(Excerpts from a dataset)
"""
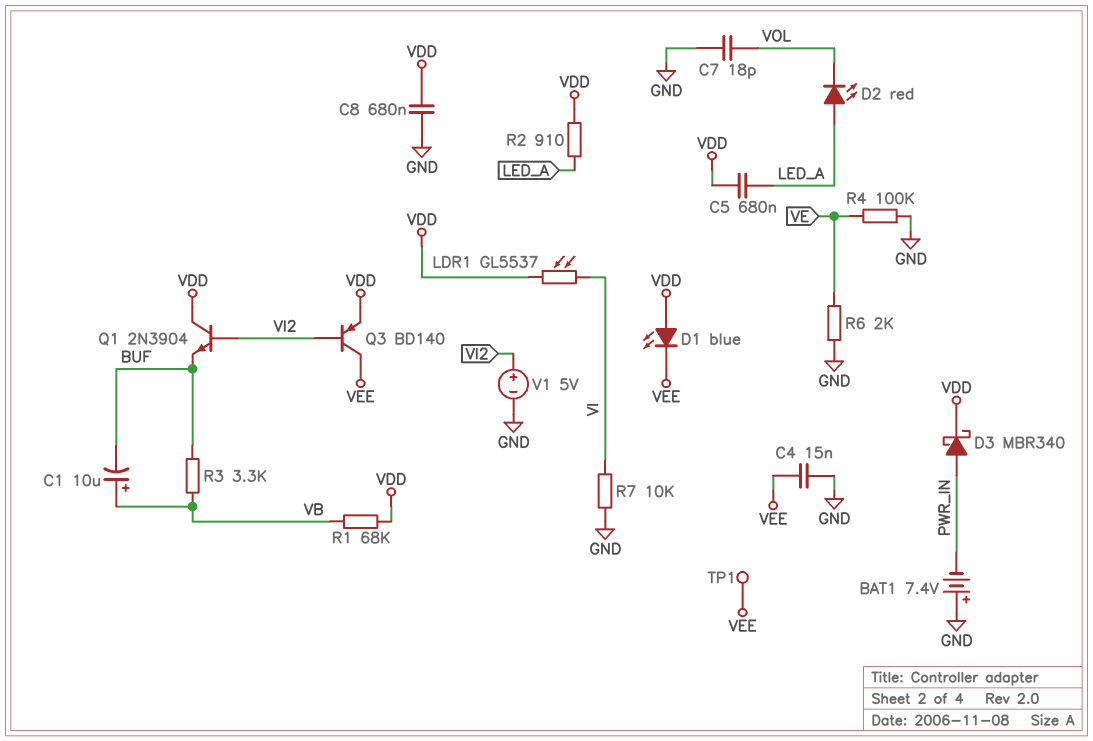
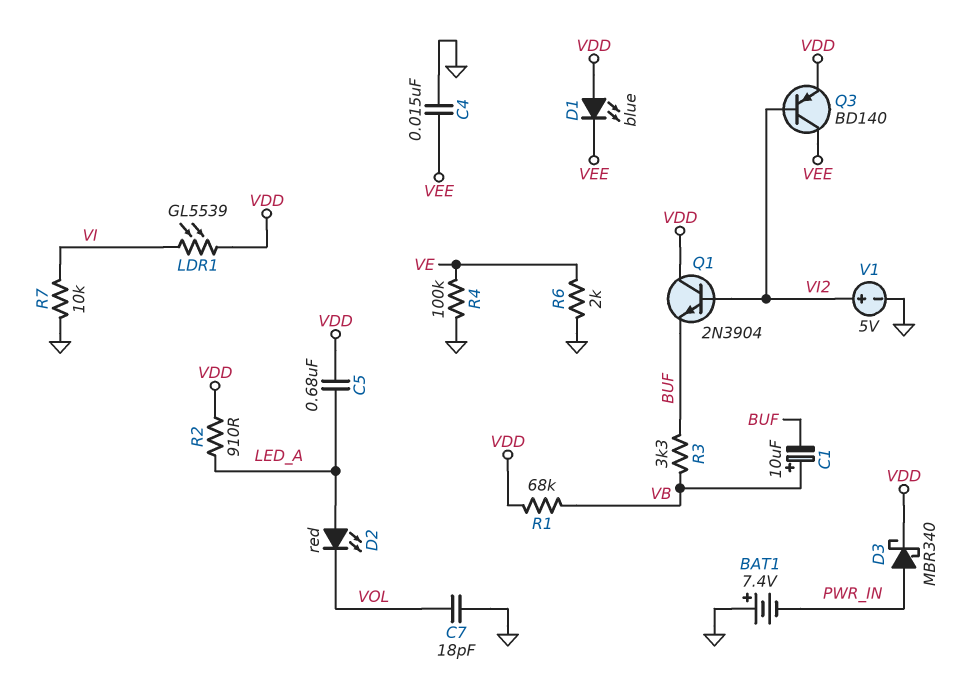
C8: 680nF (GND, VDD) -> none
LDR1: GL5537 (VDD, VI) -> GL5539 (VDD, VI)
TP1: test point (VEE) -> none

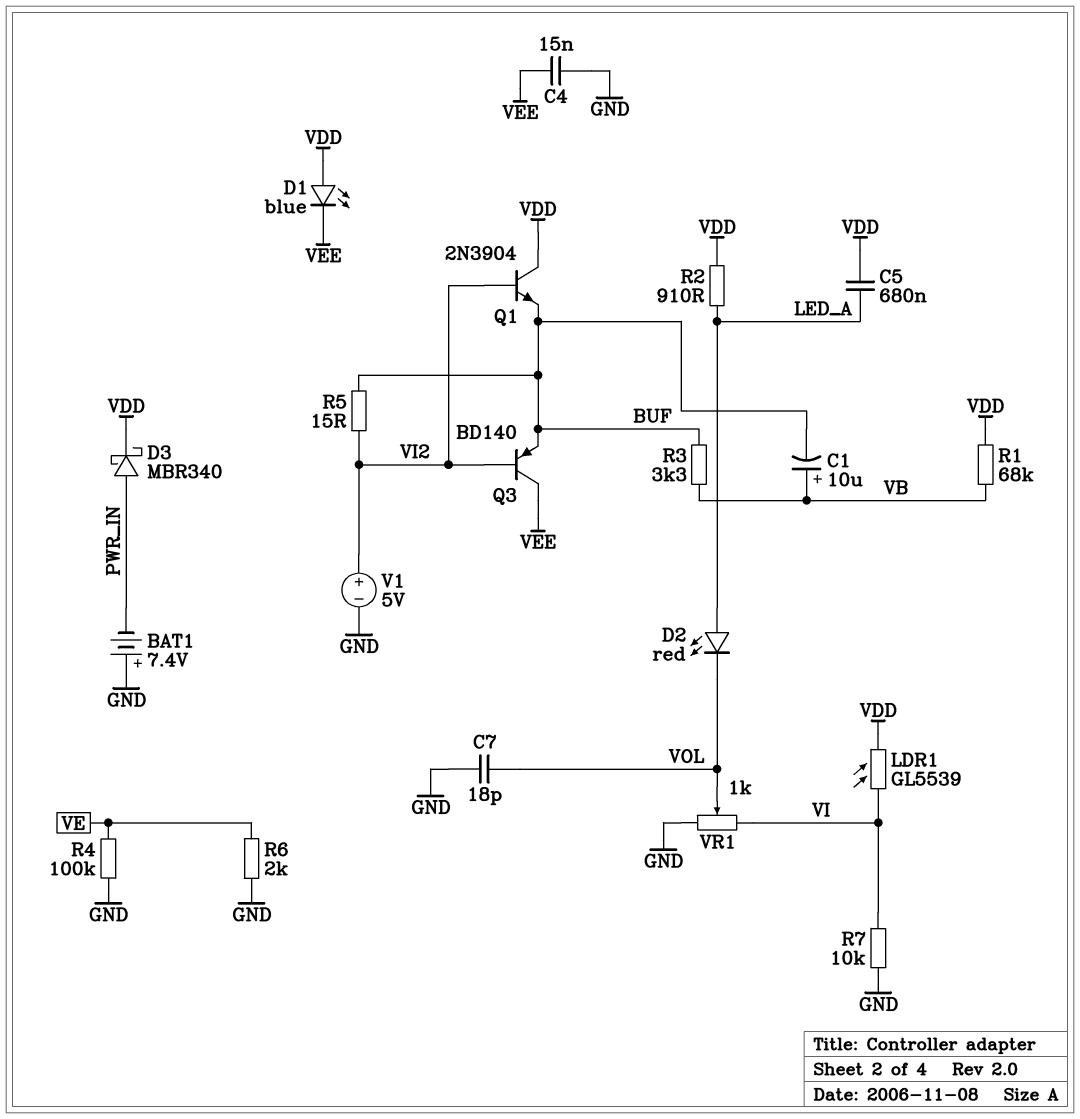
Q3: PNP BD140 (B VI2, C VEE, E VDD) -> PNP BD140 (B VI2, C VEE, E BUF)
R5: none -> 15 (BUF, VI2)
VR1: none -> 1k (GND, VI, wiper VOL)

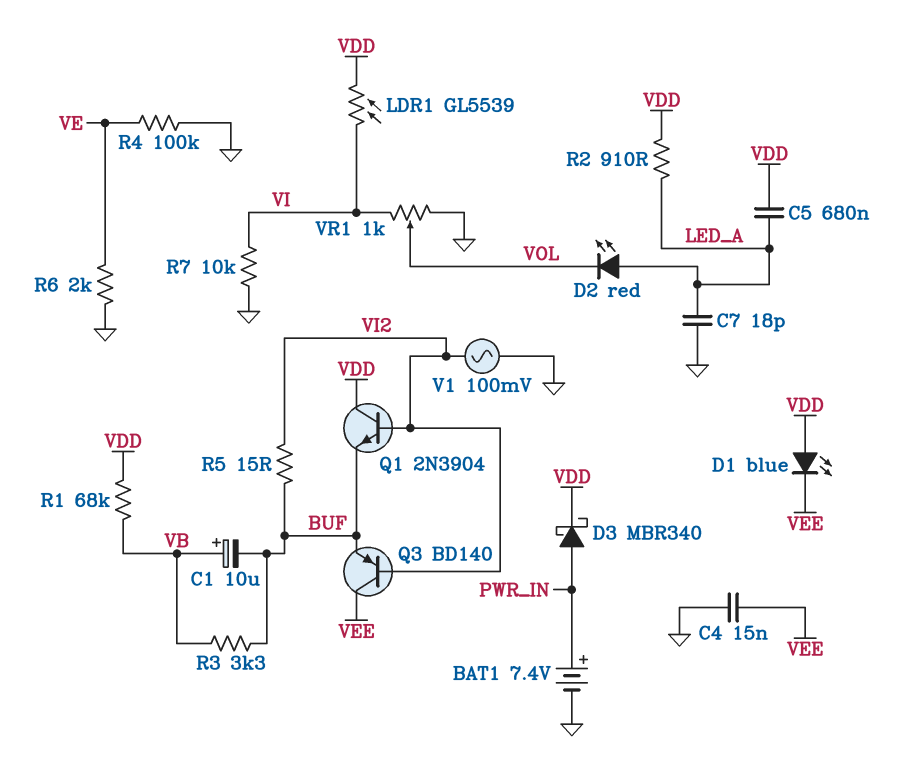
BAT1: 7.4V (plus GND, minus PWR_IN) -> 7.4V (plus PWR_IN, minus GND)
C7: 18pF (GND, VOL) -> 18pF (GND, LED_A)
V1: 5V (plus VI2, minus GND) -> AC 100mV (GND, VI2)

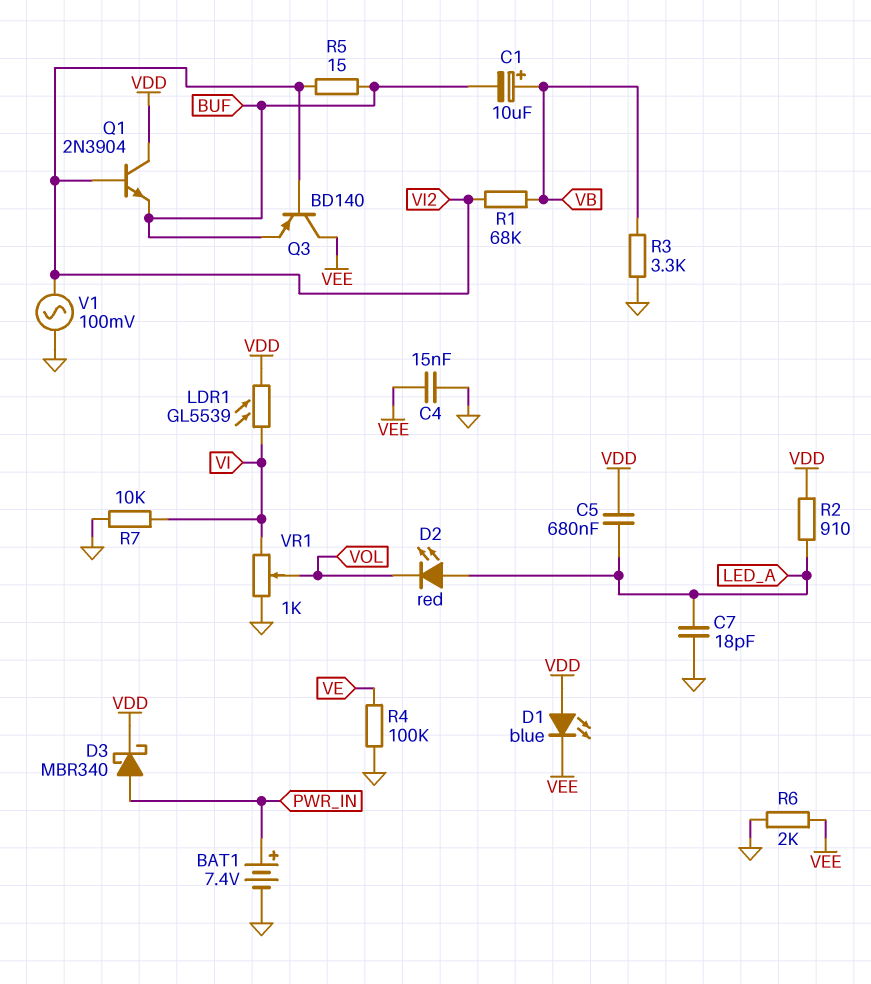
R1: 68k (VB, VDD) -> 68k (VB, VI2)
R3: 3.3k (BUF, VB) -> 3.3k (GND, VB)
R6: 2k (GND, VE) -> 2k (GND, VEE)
"""
"""
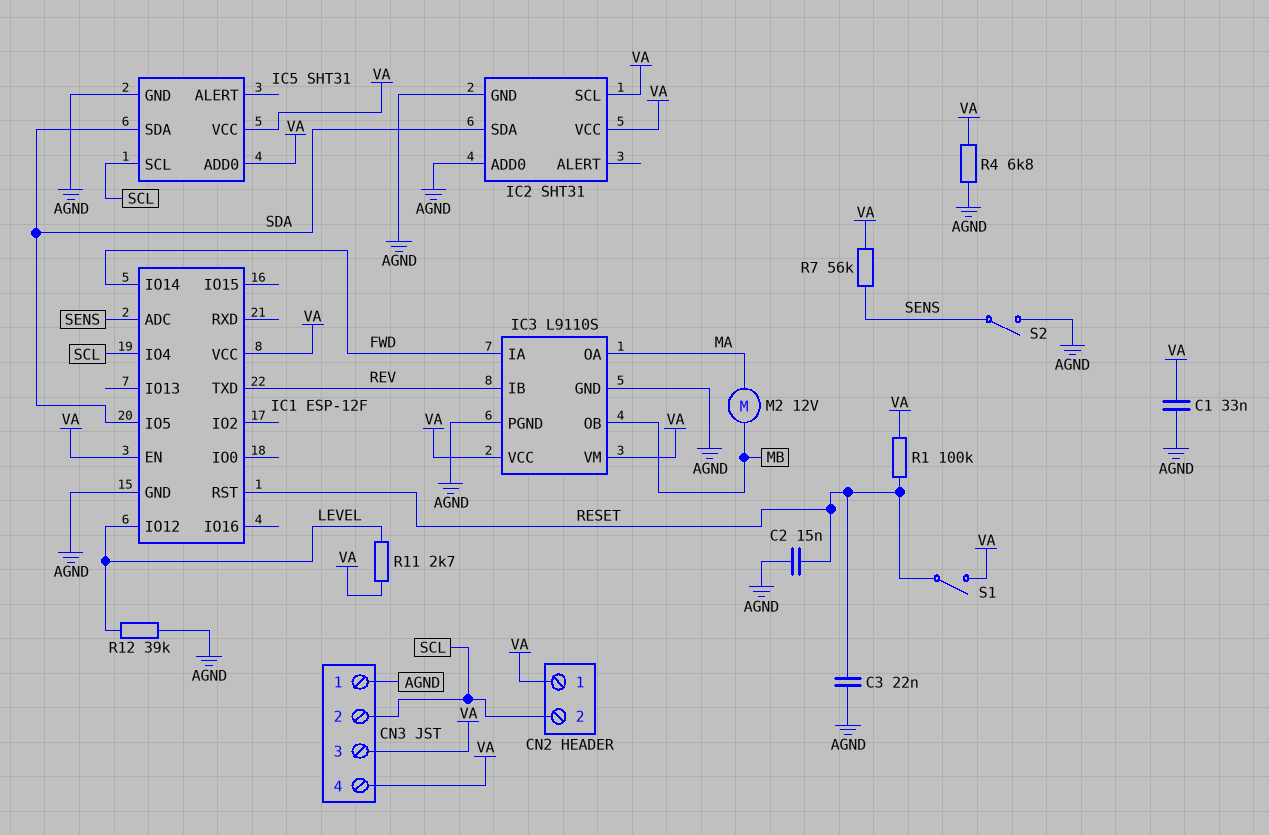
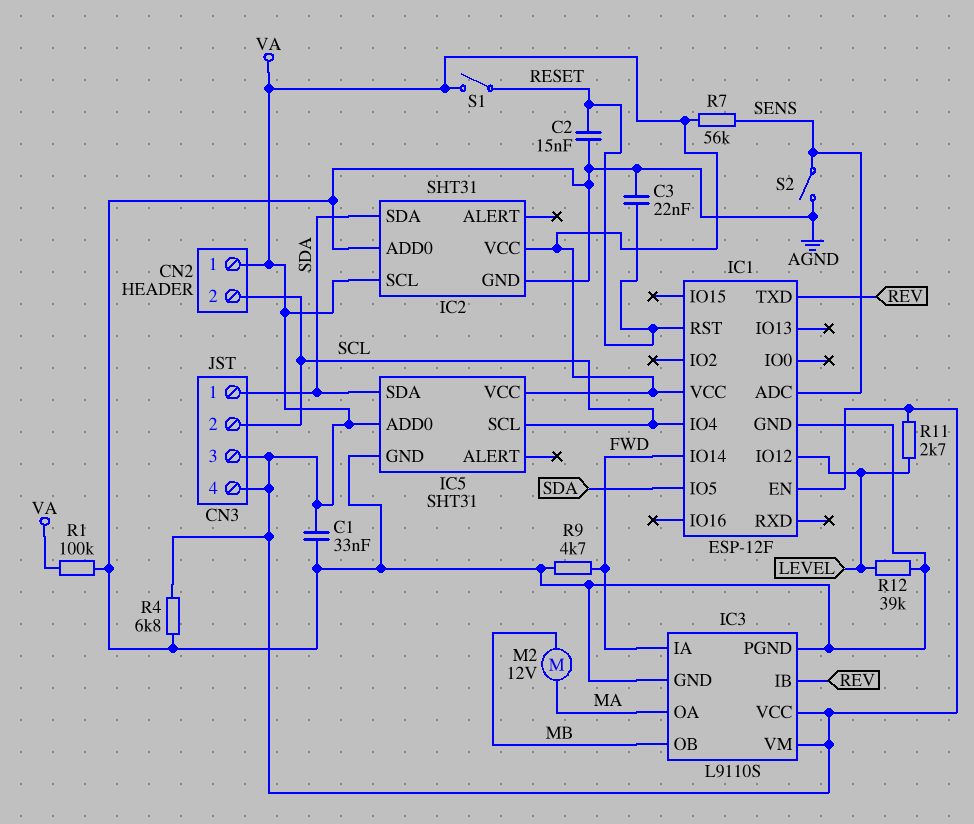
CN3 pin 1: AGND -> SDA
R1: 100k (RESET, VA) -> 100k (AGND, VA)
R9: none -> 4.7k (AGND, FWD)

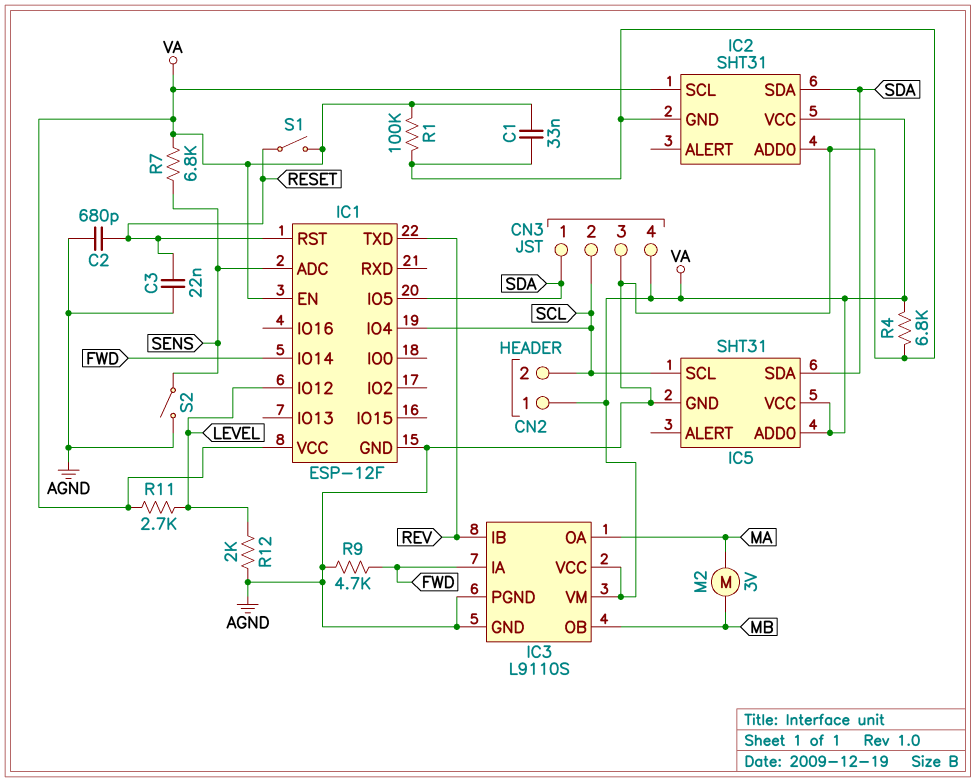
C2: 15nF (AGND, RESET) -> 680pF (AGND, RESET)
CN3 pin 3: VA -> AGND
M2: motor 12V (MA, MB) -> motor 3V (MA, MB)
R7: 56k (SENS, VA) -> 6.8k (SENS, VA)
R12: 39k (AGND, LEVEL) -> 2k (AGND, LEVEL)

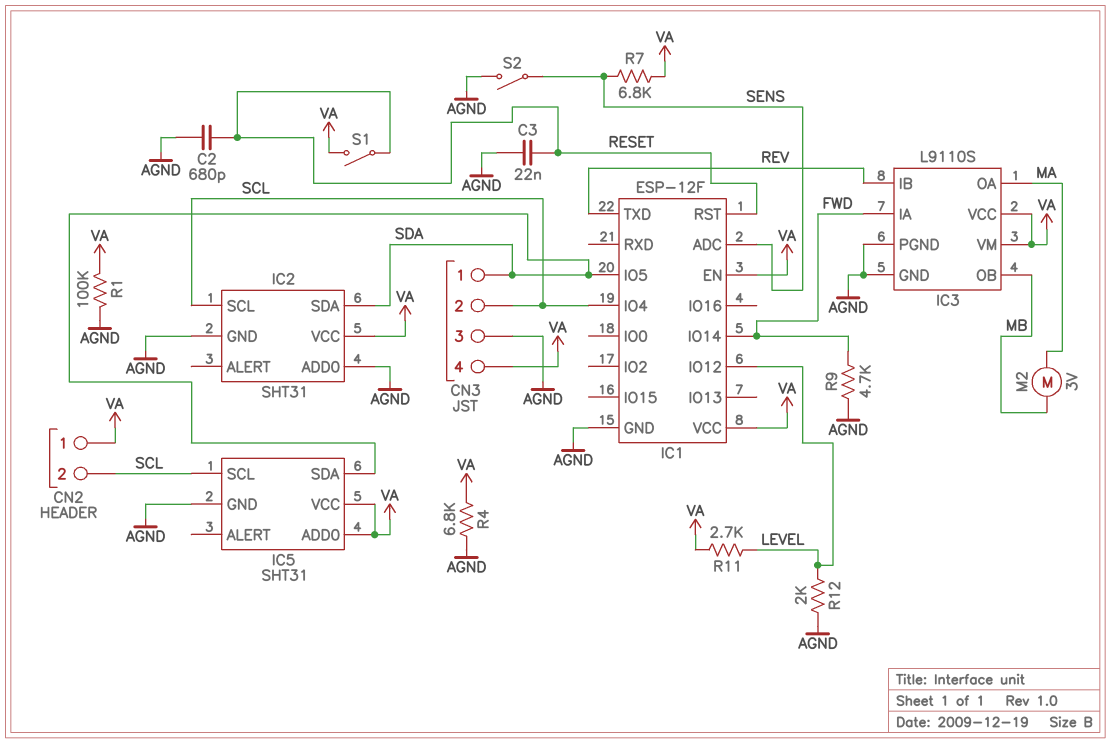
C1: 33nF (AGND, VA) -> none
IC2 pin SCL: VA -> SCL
"""
Respond with a single number, namely how many lines of the entries contain the word "RESET".

2